**SUPPLIED RECORDS:**

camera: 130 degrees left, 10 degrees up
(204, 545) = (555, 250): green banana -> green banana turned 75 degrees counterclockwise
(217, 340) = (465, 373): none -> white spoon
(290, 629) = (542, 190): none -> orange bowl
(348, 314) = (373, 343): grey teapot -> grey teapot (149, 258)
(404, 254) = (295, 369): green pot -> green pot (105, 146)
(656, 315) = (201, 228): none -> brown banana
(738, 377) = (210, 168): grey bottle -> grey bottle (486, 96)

...

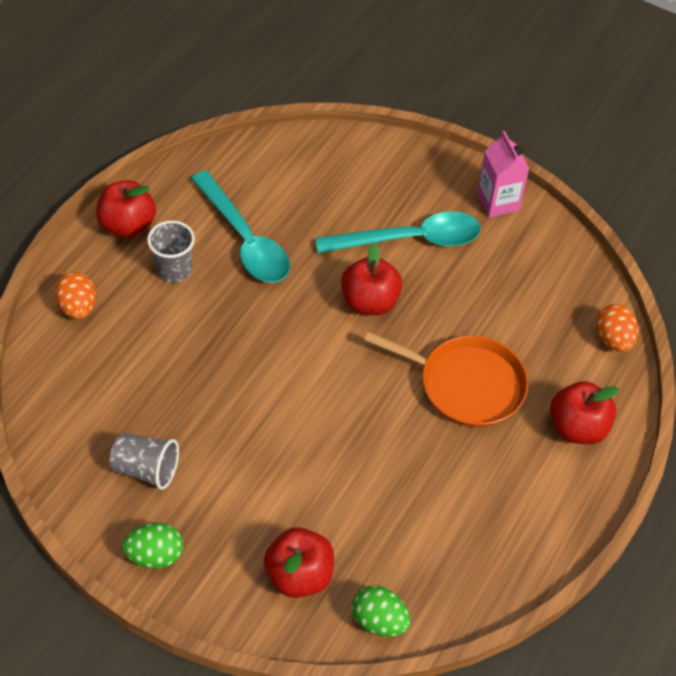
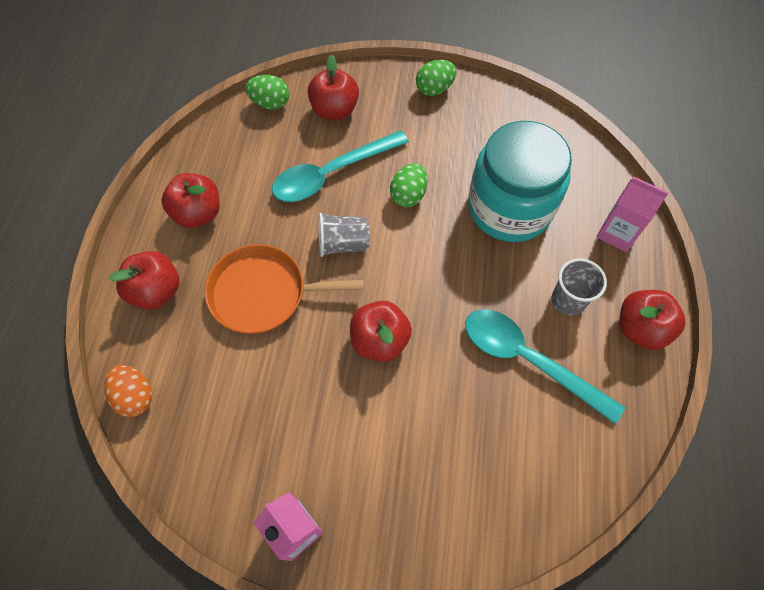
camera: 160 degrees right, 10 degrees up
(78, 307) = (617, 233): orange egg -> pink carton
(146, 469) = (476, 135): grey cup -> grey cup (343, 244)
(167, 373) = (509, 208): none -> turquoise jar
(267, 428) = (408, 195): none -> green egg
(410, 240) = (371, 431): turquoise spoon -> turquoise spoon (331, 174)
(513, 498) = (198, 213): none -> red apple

--

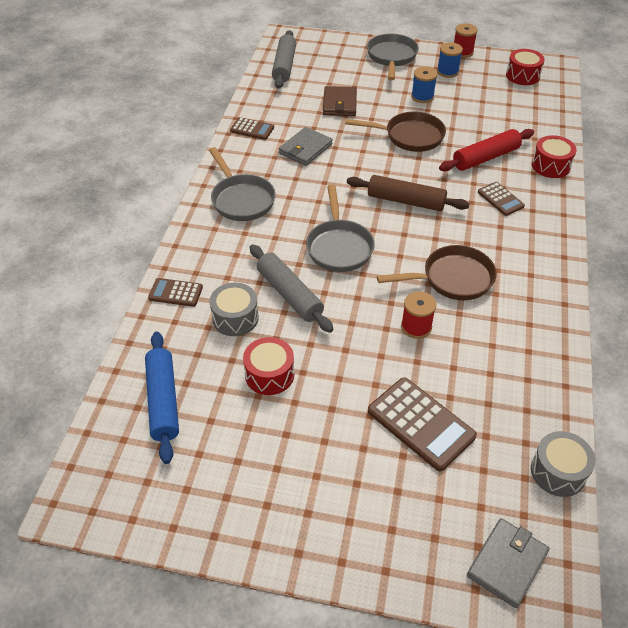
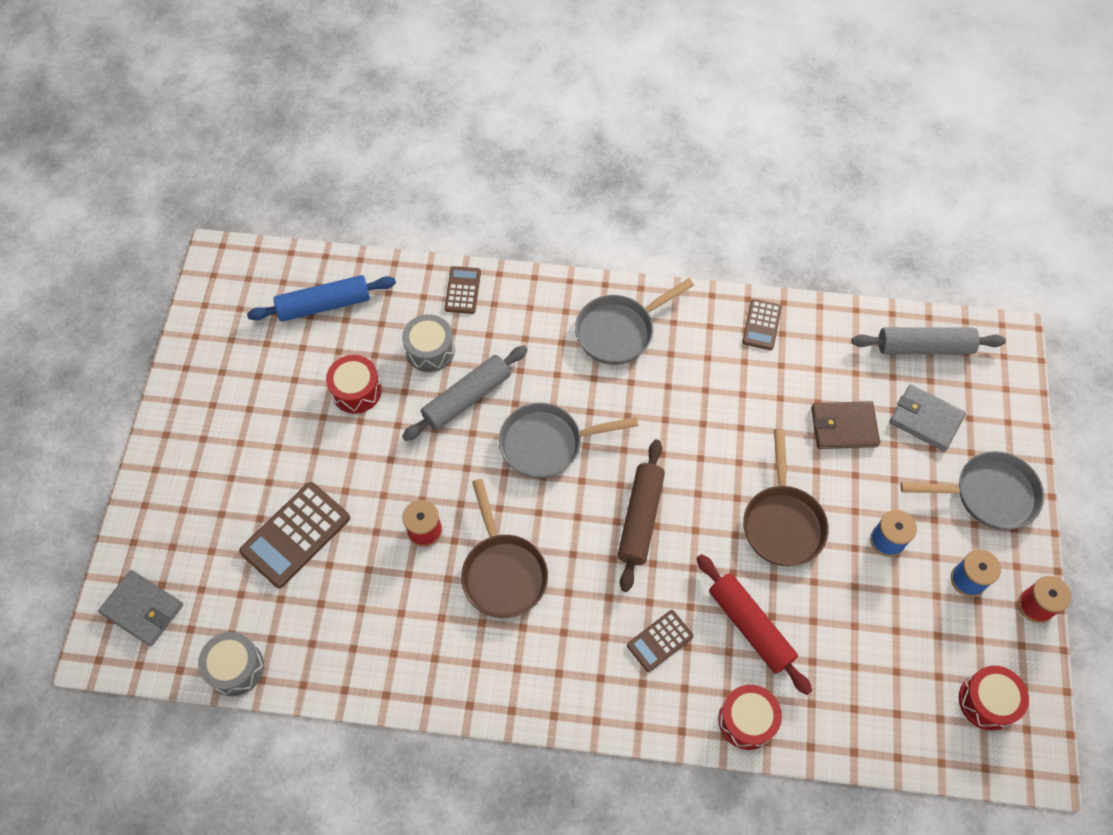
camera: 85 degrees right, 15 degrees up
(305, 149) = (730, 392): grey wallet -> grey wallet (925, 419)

**WHAT IS REQUIRED:** The response should be the listing above, limited to the lines between the one holding "camera: 85 degrees right, 15 degrees up" and the one holding "(305, 149) = (730, 392): grey", inclusive, reproduced exactly.

**PROBLEM SOLUTION:**
camera: 85 degrees right, 15 degrees up
(305, 149) = (730, 392): grey wallet -> grey wallet (925, 419)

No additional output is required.